▸ TASK PROMPT:
Give the data again in full, with every character unchanged.

▸ PROVIDED DATA:
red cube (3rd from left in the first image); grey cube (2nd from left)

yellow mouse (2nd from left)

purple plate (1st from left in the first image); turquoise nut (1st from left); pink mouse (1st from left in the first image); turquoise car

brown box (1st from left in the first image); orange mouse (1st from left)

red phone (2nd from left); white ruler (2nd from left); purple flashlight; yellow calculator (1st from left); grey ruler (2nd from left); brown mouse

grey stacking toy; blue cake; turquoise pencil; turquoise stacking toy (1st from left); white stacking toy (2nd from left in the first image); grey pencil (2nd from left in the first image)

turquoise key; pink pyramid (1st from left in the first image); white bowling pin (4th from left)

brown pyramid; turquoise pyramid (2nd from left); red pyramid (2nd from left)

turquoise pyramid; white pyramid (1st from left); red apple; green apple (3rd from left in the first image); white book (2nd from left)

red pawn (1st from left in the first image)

▸ ANSWER BOX:
red cube (3rd from left in the first image); grey cube (2nd from left)

yellow mouse (2nd from left)

purple plate (1st from left in the first image); turquoise nut (1st from left); pink mouse (1st from left in the first image); turquoise car

brown box (1st from left in the first image); orange mouse (1st from left)

red phone (2nd from left); white ruler (2nd from left); purple flashlight; yellow calculator (1st from left); grey ruler (2nd from left); brown mouse

grey stacking toy; blue cake; turquoise pencil; turquoise stacking toy (1st from left); white stacking toy (2nd from left in the first image); grey pencil (2nd from left in the first image)

turquoise key; pink pyramid (1st from left in the first image); white bowling pin (4th from left)

brown pyramid; turquoise pyramid (2nd from left); red pyramid (2nd from left)

turquoise pyramid; white pyramid (1st from left); red apple; green apple (3rd from left in the first image); white book (2nd from left)

red pawn (1st from left in the first image)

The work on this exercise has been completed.